Provided entries:
★ ★ ★ ★ ★
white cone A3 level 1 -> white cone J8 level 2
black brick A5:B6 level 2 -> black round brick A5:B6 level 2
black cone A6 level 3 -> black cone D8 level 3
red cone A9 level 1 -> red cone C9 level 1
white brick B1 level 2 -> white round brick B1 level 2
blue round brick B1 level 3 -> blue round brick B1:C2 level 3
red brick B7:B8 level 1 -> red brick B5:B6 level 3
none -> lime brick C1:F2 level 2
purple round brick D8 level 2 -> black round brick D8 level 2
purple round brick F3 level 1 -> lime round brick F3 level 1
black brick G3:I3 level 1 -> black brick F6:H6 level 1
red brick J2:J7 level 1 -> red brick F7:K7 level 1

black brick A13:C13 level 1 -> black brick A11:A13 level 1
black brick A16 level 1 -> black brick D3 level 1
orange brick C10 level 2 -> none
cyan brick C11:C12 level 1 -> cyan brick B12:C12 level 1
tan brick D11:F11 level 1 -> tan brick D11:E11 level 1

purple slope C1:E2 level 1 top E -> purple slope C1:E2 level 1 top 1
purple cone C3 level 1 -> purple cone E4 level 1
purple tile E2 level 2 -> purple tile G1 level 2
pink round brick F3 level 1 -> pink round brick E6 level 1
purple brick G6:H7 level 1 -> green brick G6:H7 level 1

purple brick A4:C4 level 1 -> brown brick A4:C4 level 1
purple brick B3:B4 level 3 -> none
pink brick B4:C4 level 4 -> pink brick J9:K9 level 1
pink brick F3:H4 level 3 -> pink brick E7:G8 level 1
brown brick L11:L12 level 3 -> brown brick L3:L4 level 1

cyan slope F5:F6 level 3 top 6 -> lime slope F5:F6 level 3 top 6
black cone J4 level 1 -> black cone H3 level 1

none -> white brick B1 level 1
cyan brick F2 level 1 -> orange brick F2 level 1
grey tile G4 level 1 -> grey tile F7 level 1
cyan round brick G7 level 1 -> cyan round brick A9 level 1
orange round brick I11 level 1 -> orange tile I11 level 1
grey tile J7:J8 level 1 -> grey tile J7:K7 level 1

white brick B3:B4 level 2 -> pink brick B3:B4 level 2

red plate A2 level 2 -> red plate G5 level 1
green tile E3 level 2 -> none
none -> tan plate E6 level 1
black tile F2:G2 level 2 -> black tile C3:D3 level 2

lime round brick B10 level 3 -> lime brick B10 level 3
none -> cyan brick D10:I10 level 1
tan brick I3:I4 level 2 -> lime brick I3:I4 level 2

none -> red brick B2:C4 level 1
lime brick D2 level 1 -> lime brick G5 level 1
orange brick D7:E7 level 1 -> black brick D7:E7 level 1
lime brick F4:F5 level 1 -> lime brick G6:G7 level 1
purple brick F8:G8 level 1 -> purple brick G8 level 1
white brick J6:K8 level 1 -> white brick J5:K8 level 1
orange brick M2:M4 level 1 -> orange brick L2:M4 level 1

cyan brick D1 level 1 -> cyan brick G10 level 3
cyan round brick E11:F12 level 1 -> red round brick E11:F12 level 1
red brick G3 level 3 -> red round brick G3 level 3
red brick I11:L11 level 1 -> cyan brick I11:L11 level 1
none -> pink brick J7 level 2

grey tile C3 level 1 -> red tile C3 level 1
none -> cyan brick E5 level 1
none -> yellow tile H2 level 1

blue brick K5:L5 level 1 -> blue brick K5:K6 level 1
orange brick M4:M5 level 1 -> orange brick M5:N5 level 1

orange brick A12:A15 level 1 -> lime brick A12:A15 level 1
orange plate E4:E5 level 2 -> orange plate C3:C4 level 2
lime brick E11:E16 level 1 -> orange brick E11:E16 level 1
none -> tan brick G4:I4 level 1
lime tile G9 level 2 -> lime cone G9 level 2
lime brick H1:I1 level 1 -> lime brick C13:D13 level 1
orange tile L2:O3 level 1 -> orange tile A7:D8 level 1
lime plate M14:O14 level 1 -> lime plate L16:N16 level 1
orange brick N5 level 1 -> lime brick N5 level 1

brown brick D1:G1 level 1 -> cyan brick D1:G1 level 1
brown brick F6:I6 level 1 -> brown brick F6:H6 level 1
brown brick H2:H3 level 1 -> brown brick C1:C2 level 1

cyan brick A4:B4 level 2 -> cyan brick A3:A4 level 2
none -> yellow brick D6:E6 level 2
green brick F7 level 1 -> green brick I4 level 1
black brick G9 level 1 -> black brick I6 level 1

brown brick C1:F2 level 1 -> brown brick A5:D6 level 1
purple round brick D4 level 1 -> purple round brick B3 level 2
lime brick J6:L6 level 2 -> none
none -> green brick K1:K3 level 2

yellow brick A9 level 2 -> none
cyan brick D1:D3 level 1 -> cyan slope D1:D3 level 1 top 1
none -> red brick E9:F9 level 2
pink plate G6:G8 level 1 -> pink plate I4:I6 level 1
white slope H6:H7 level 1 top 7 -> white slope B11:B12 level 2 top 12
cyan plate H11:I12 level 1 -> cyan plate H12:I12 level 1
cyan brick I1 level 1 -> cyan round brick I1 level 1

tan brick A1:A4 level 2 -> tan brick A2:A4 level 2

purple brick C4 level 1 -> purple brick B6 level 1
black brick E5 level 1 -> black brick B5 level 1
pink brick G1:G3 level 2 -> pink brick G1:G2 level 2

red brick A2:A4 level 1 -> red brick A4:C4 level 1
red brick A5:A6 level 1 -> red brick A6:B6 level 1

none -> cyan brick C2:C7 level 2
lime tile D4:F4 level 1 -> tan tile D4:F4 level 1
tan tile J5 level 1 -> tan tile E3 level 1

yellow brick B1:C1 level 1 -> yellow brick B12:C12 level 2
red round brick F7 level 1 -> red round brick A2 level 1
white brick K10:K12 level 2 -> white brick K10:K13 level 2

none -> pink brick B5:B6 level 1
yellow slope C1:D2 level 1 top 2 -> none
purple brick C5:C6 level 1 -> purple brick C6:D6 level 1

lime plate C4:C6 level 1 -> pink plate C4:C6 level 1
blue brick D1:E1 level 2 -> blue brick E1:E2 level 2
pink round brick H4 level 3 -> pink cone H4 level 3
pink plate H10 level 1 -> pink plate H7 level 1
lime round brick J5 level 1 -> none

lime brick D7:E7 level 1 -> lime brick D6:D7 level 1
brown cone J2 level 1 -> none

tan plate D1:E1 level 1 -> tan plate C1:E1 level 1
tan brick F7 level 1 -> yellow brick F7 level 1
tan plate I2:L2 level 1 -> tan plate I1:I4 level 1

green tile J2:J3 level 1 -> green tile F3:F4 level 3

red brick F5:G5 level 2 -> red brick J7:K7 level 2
★ ★ ★ ★ ★
Goal of the exercise:
Without leaving anything out, output all of the data above exactly.

Task solution:
white cone A3 level 1 -> white cone J8 level 2
black brick A5:B6 level 2 -> black round brick A5:B6 level 2
black cone A6 level 3 -> black cone D8 level 3
red cone A9 level 1 -> red cone C9 level 1
white brick B1 level 2 -> white round brick B1 level 2
blue round brick B1 level 3 -> blue round brick B1:C2 level 3
red brick B7:B8 level 1 -> red brick B5:B6 level 3
none -> lime brick C1:F2 level 2
purple round brick D8 level 2 -> black round brick D8 level 2
purple round brick F3 level 1 -> lime round brick F3 level 1
black brick G3:I3 level 1 -> black brick F6:H6 level 1
red brick J2:J7 level 1 -> red brick F7:K7 level 1

black brick A13:C13 level 1 -> black brick A11:A13 level 1
black brick A16 level 1 -> black brick D3 level 1
orange brick C10 level 2 -> none
cyan brick C11:C12 level 1 -> cyan brick B12:C12 level 1
tan brick D11:F11 level 1 -> tan brick D11:E11 level 1

purple slope C1:E2 level 1 top E -> purple slope C1:E2 level 1 top 1
purple cone C3 level 1 -> purple cone E4 level 1
purple tile E2 level 2 -> purple tile G1 level 2
pink round brick F3 level 1 -> pink round brick E6 level 1
purple brick G6:H7 level 1 -> green brick G6:H7 level 1

purple brick A4:C4 level 1 -> brown brick A4:C4 level 1
purple brick B3:B4 level 3 -> none
pink brick B4:C4 level 4 -> pink brick J9:K9 level 1
pink brick F3:H4 level 3 -> pink brick E7:G8 level 1
brown brick L11:L12 level 3 -> brown brick L3:L4 level 1

cyan slope F5:F6 level 3 top 6 -> lime slope F5:F6 level 3 top 6
black cone J4 level 1 -> black cone H3 level 1

none -> white brick B1 level 1
cyan brick F2 level 1 -> orange brick F2 level 1
grey tile G4 level 1 -> grey tile F7 level 1
cyan round brick G7 level 1 -> cyan round brick A9 level 1
orange round brick I11 level 1 -> orange tile I11 level 1
grey tile J7:J8 level 1 -> grey tile J7:K7 level 1

white brick B3:B4 level 2 -> pink brick B3:B4 level 2

red plate A2 level 2 -> red plate G5 level 1
green tile E3 level 2 -> none
none -> tan plate E6 level 1
black tile F2:G2 level 2 -> black tile C3:D3 level 2

lime round brick B10 level 3 -> lime brick B10 level 3
none -> cyan brick D10:I10 level 1
tan brick I3:I4 level 2 -> lime brick I3:I4 level 2

none -> red brick B2:C4 level 1
lime brick D2 level 1 -> lime brick G5 level 1
orange brick D7:E7 level 1 -> black brick D7:E7 level 1
lime brick F4:F5 level 1 -> lime brick G6:G7 level 1
purple brick F8:G8 level 1 -> purple brick G8 level 1
white brick J6:K8 level 1 -> white brick J5:K8 level 1
orange brick M2:M4 level 1 -> orange brick L2:M4 level 1

cyan brick D1 level 1 -> cyan brick G10 level 3
cyan round brick E11:F12 level 1 -> red round brick E11:F12 level 1
red brick G3 level 3 -> red round brick G3 level 3
red brick I11:L11 level 1 -> cyan brick I11:L11 level 1
none -> pink brick J7 level 2

grey tile C3 level 1 -> red tile C3 level 1
none -> cyan brick E5 level 1
none -> yellow tile H2 level 1

blue brick K5:L5 level 1 -> blue brick K5:K6 level 1
orange brick M4:M5 level 1 -> orange brick M5:N5 level 1

orange brick A12:A15 level 1 -> lime brick A12:A15 level 1
orange plate E4:E5 level 2 -> orange plate C3:C4 level 2
lime brick E11:E16 level 1 -> orange brick E11:E16 level 1
none -> tan brick G4:I4 level 1
lime tile G9 level 2 -> lime cone G9 level 2
lime brick H1:I1 level 1 -> lime brick C13:D13 level 1
orange tile L2:O3 level 1 -> orange tile A7:D8 level 1
lime plate M14:O14 level 1 -> lime plate L16:N16 level 1
orange brick N5 level 1 -> lime brick N5 level 1

brown brick D1:G1 level 1 -> cyan brick D1:G1 level 1
brown brick F6:I6 level 1 -> brown brick F6:H6 level 1
brown brick H2:H3 level 1 -> brown brick C1:C2 level 1

cyan brick A4:B4 level 2 -> cyan brick A3:A4 level 2
none -> yellow brick D6:E6 level 2
green brick F7 level 1 -> green brick I4 level 1
black brick G9 level 1 -> black brick I6 level 1

brown brick C1:F2 level 1 -> brown brick A5:D6 level 1
purple round brick D4 level 1 -> purple round brick B3 level 2
lime brick J6:L6 level 2 -> none
none -> green brick K1:K3 level 2

yellow brick A9 level 2 -> none
cyan brick D1:D3 level 1 -> cyan slope D1:D3 level 1 top 1
none -> red brick E9:F9 level 2
pink plate G6:G8 level 1 -> pink plate I4:I6 level 1
white slope H6:H7 level 1 top 7 -> white slope B11:B12 level 2 top 12
cyan plate H11:I12 level 1 -> cyan plate H12:I12 level 1
cyan brick I1 level 1 -> cyan round brick I1 level 1

tan brick A1:A4 level 2 -> tan brick A2:A4 level 2

purple brick C4 level 1 -> purple brick B6 level 1
black brick E5 level 1 -> black brick B5 level 1
pink brick G1:G3 level 2 -> pink brick G1:G2 level 2

red brick A2:A4 level 1 -> red brick A4:C4 level 1
red brick A5:A6 level 1 -> red brick A6:B6 level 1

none -> cyan brick C2:C7 level 2
lime tile D4:F4 level 1 -> tan tile D4:F4 level 1
tan tile J5 level 1 -> tan tile E3 level 1

yellow brick B1:C1 level 1 -> yellow brick B12:C12 level 2
red round brick F7 level 1 -> red round brick A2 level 1
white brick K10:K12 level 2 -> white brick K10:K13 level 2

none -> pink brick B5:B6 level 1
yellow slope C1:D2 level 1 top 2 -> none
purple brick C5:C6 level 1 -> purple brick C6:D6 level 1

lime plate C4:C6 level 1 -> pink plate C4:C6 level 1
blue brick D1:E1 level 2 -> blue brick E1:E2 level 2
pink round brick H4 level 3 -> pink cone H4 level 3
pink plate H10 level 1 -> pink plate H7 level 1
lime round brick J5 level 1 -> none

lime brick D7:E7 level 1 -> lime brick D6:D7 level 1
brown cone J2 level 1 -> none

tan plate D1:E1 level 1 -> tan plate C1:E1 level 1
tan brick F7 level 1 -> yellow brick F7 level 1
tan plate I2:L2 level 1 -> tan plate I1:I4 level 1

green tile J2:J3 level 1 -> green tile F3:F4 level 3

red brick F5:G5 level 2 -> red brick J7:K7 level 2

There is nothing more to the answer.